> [DATA SUPPLIED]:

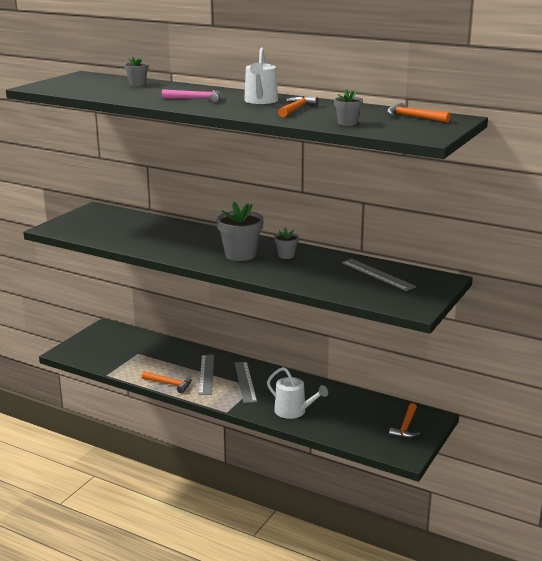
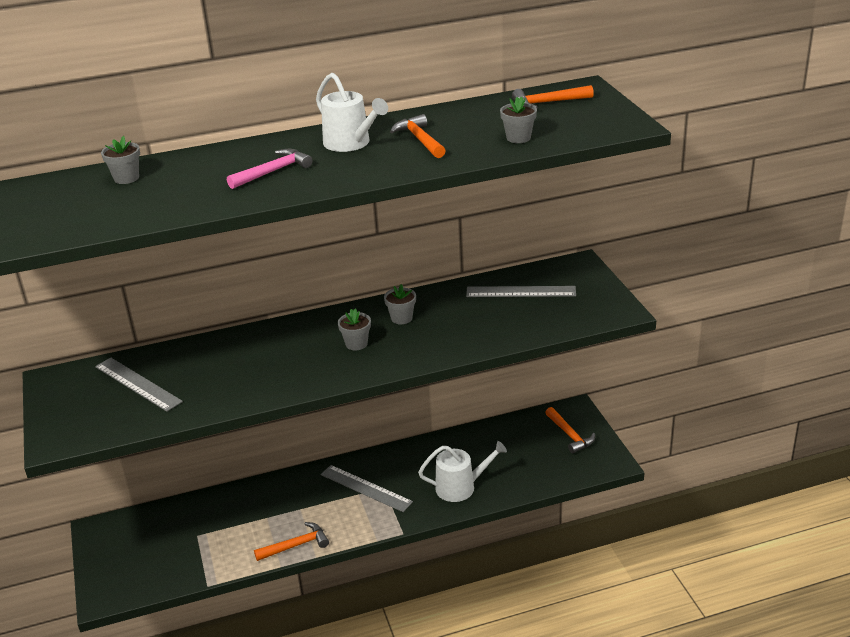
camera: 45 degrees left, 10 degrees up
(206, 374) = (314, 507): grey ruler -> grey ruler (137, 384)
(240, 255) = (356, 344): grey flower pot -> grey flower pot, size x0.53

==

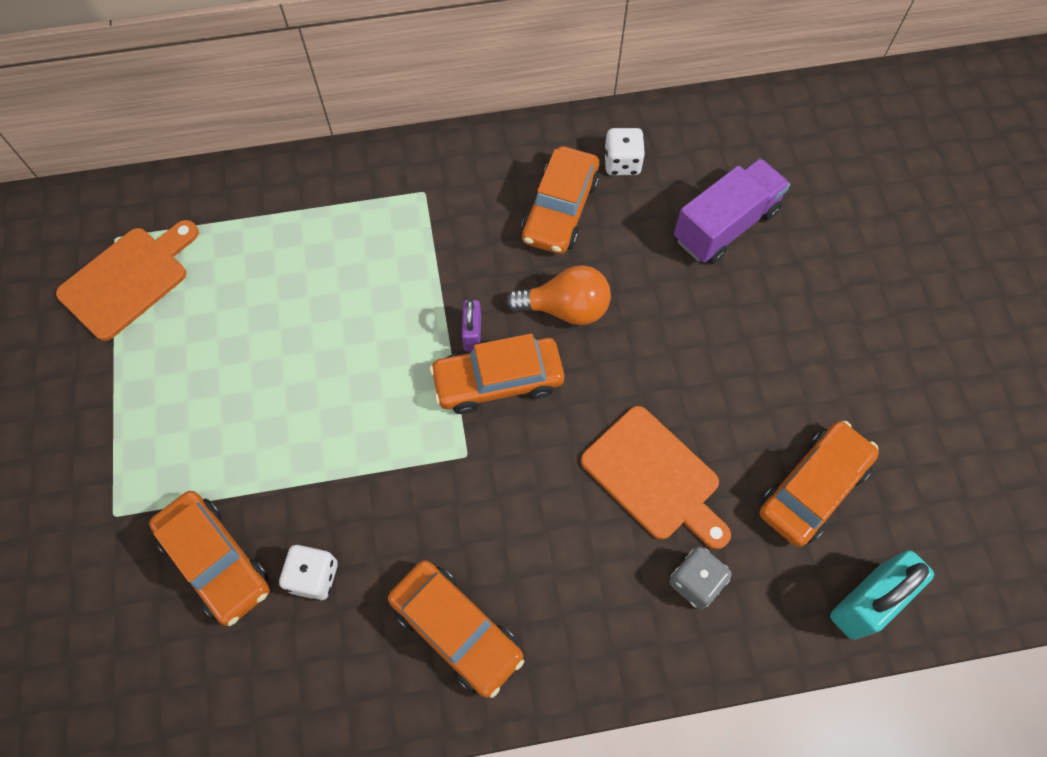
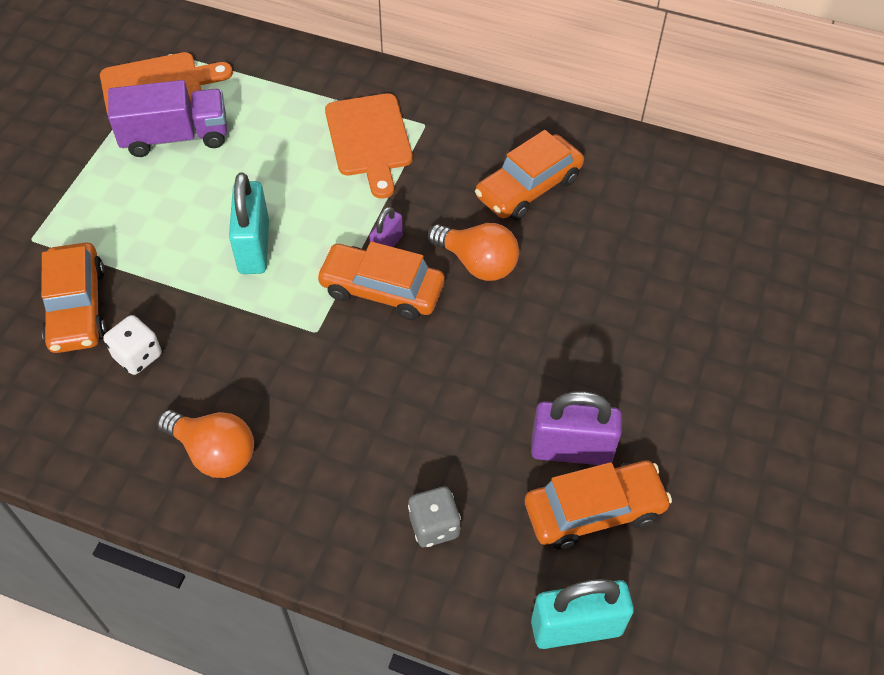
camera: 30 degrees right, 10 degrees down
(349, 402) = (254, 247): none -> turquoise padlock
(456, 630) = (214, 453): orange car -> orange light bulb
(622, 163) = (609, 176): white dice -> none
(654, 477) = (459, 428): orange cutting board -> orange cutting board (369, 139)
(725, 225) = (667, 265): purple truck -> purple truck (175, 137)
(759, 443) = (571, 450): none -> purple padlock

> [INSTRUCTIONS FOR THE TASK]:
After locating the line with "(622, 163) = (609, 176): white dice -> none" above, return that line and every later line through the one with "(759, 443) = (571, 450): none", word for word and with nothing else.

> [ANSWER TO THIS PROBLEM]:
(622, 163) = (609, 176): white dice -> none
(654, 477) = (459, 428): orange cutting board -> orange cutting board (369, 139)
(725, 225) = (667, 265): purple truck -> purple truck (175, 137)
(759, 443) = (571, 450): none -> purple padlock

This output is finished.